PROVIDED INFORMATION:

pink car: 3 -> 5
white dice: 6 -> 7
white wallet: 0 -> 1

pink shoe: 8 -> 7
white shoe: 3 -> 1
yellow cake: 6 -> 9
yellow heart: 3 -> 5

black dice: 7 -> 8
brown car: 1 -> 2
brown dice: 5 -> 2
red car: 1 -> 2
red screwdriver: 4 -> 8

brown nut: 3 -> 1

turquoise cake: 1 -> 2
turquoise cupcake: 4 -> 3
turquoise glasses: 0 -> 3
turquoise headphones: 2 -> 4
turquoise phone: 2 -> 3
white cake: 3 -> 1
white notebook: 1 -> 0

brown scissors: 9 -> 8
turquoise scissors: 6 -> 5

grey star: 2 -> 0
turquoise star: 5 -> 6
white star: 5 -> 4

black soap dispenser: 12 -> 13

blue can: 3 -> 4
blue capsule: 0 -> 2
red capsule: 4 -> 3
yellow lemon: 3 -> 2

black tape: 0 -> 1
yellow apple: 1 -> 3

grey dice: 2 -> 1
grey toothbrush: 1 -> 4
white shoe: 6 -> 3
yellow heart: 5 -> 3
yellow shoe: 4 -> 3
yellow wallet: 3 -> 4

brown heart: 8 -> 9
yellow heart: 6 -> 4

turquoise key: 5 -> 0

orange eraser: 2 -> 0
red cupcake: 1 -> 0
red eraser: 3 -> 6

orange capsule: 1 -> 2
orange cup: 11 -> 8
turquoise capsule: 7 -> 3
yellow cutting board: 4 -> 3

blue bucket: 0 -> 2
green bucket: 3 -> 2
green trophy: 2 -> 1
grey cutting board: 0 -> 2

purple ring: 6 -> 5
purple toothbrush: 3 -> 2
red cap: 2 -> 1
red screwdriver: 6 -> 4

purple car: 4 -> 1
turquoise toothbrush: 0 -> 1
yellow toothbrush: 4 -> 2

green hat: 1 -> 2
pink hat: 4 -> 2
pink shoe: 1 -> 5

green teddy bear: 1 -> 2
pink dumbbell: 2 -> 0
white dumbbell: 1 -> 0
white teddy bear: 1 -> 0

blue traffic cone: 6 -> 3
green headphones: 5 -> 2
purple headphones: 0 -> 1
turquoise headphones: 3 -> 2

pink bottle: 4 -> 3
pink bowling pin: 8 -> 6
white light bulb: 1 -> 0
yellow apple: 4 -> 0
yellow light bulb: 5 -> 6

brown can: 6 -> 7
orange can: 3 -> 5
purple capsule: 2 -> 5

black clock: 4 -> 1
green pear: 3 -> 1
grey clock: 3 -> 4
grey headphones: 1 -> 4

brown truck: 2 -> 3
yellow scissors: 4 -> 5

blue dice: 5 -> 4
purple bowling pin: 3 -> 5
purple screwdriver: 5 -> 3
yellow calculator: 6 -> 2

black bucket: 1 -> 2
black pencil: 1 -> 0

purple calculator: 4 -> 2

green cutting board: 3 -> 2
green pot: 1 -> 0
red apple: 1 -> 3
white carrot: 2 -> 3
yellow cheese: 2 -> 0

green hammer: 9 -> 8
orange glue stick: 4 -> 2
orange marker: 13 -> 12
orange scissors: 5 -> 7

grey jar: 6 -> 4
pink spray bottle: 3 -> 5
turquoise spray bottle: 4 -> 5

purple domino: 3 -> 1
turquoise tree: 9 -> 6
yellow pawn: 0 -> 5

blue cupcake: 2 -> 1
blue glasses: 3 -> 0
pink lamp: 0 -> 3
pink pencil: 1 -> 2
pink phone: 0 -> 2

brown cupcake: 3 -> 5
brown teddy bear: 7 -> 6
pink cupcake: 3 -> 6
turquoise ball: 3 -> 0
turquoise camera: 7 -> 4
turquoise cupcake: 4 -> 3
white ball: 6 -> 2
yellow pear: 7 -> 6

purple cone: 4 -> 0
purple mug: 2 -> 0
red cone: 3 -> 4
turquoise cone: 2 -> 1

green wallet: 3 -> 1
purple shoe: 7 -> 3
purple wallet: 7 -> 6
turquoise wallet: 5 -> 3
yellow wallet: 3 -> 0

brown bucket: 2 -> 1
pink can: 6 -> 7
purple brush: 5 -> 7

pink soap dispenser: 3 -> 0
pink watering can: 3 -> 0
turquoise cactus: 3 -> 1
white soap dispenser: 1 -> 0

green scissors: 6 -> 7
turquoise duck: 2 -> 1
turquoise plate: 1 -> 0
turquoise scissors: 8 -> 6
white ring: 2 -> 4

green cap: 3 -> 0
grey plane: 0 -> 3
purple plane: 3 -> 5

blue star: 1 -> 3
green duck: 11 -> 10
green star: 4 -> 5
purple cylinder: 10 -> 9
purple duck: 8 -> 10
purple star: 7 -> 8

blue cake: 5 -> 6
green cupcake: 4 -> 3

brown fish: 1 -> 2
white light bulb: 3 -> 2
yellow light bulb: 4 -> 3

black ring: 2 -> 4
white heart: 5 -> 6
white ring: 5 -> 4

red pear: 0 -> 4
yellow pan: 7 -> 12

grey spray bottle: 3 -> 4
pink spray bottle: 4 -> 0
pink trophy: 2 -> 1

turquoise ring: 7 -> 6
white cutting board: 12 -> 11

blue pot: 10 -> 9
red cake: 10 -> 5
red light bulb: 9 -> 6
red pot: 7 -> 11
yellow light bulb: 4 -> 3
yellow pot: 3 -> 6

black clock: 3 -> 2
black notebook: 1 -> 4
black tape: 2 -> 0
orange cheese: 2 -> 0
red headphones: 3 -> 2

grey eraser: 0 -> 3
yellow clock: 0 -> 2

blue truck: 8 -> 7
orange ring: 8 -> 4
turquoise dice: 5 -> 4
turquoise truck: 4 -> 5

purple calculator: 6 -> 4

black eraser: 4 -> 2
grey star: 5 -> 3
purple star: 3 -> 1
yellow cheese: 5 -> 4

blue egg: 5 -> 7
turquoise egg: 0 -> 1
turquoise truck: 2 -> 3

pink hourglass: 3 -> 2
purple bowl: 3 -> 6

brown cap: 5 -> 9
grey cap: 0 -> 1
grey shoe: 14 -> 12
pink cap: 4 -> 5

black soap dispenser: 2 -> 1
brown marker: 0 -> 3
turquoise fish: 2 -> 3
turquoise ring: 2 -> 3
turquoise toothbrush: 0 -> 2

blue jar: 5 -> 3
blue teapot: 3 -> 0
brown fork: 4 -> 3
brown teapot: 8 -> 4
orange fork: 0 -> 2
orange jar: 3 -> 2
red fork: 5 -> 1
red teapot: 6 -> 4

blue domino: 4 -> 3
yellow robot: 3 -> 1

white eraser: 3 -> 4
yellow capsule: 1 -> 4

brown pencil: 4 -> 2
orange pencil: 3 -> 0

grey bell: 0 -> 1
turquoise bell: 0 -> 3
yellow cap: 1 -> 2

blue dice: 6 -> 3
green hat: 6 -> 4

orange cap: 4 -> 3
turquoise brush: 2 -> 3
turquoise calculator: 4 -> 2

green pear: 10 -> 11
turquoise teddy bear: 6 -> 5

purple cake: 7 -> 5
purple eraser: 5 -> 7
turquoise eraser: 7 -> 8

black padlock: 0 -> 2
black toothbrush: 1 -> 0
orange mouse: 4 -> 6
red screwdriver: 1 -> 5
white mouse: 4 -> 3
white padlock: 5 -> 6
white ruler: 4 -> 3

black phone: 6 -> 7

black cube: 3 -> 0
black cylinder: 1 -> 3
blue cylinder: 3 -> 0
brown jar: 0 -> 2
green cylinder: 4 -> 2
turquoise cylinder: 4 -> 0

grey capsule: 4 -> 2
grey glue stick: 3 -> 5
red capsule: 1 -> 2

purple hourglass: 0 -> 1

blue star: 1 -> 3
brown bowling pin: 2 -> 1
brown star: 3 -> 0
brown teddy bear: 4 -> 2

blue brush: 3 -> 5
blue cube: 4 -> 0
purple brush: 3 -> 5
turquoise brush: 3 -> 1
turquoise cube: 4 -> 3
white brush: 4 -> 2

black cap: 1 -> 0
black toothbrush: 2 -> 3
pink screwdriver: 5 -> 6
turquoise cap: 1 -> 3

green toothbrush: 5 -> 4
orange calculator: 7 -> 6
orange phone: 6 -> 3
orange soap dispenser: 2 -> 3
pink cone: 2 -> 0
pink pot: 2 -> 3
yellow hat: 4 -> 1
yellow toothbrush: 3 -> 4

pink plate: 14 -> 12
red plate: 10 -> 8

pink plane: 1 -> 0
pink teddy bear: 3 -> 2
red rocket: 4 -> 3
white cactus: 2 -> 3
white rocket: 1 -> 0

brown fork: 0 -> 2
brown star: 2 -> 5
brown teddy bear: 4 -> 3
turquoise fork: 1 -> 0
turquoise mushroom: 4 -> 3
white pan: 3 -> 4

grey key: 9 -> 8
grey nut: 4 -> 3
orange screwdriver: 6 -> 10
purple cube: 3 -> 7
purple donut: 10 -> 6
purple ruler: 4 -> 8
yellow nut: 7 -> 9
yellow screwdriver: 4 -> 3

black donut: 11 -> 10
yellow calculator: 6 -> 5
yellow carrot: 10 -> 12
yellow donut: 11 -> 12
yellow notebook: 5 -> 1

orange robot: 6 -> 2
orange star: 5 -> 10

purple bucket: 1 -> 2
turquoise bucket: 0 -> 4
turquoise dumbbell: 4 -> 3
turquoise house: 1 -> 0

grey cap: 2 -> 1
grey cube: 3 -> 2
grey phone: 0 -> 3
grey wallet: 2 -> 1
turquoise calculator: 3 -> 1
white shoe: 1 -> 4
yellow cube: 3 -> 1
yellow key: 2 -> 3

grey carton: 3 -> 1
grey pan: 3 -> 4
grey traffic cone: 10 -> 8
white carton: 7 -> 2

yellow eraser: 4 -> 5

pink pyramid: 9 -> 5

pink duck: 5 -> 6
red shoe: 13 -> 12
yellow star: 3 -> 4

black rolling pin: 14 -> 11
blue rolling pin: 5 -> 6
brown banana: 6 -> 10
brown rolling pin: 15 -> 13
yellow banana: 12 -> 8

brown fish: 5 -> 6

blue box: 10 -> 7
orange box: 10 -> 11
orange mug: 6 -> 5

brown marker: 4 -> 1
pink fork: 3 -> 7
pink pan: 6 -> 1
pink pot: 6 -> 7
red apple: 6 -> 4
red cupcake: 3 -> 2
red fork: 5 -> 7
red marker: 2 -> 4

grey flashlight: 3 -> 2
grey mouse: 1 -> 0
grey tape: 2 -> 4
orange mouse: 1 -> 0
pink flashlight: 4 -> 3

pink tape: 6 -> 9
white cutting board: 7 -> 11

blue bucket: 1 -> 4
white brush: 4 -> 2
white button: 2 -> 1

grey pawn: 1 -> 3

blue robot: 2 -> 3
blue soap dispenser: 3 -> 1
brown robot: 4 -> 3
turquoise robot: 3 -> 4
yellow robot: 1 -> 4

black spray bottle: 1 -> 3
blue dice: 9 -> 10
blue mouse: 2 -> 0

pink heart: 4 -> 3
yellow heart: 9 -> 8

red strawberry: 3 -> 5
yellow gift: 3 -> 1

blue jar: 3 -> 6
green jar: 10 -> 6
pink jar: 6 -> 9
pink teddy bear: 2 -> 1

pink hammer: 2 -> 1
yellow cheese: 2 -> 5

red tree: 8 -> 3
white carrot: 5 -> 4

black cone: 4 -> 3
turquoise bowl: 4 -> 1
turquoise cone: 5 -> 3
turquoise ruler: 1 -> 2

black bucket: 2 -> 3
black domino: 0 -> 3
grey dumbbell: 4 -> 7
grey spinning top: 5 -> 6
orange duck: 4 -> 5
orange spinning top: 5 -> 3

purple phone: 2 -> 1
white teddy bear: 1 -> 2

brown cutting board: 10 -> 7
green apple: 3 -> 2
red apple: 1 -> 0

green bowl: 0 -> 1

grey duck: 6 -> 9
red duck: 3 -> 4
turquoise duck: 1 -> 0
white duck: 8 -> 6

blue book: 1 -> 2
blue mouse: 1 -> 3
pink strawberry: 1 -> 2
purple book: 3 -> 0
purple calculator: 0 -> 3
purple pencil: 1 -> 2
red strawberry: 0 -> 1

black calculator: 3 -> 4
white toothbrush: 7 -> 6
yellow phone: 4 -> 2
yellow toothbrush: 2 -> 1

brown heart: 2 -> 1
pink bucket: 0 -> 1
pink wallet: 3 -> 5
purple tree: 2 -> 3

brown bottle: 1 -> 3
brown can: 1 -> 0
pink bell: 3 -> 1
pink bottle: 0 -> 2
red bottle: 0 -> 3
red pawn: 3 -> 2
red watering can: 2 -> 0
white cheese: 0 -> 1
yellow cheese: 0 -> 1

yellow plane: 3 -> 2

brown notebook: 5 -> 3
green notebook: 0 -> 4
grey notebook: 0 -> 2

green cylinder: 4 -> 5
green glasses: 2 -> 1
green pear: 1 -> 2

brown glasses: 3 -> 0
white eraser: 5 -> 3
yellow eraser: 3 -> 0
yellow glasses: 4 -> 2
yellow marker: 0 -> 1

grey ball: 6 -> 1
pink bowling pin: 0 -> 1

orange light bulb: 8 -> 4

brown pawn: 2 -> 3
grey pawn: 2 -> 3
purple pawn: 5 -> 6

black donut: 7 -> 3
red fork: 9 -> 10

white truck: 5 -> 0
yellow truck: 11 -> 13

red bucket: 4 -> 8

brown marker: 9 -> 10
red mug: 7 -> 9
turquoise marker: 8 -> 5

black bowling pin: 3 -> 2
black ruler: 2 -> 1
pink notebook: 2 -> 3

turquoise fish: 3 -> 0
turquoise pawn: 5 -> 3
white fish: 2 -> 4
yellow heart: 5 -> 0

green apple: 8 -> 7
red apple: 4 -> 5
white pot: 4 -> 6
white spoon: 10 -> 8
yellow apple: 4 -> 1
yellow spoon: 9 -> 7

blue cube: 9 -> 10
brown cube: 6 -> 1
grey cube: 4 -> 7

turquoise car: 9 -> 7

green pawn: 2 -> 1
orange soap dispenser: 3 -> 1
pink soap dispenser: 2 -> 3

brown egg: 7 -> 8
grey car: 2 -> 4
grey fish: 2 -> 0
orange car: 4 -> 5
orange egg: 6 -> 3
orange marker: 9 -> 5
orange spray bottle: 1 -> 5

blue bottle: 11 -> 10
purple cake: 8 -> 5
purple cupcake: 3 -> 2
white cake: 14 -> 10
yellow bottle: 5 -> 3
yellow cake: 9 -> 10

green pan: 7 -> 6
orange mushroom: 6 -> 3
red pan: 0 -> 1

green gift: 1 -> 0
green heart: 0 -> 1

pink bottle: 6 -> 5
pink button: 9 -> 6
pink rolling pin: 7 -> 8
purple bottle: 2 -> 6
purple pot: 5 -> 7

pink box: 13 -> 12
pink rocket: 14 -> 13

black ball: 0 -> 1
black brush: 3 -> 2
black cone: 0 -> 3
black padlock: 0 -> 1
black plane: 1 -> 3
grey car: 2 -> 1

BRIEF:
Search the entries for the word "soap", then list each line that holds it.

ANSWER AREA:
black soap dispenser: 12 -> 13
pink soap dispenser: 3 -> 0
white soap dispenser: 1 -> 0
black soap dispenser: 2 -> 1
orange soap dispenser: 2 -> 3
blue soap dispenser: 3 -> 1
orange soap dispenser: 3 -> 1
pink soap dispenser: 2 -> 3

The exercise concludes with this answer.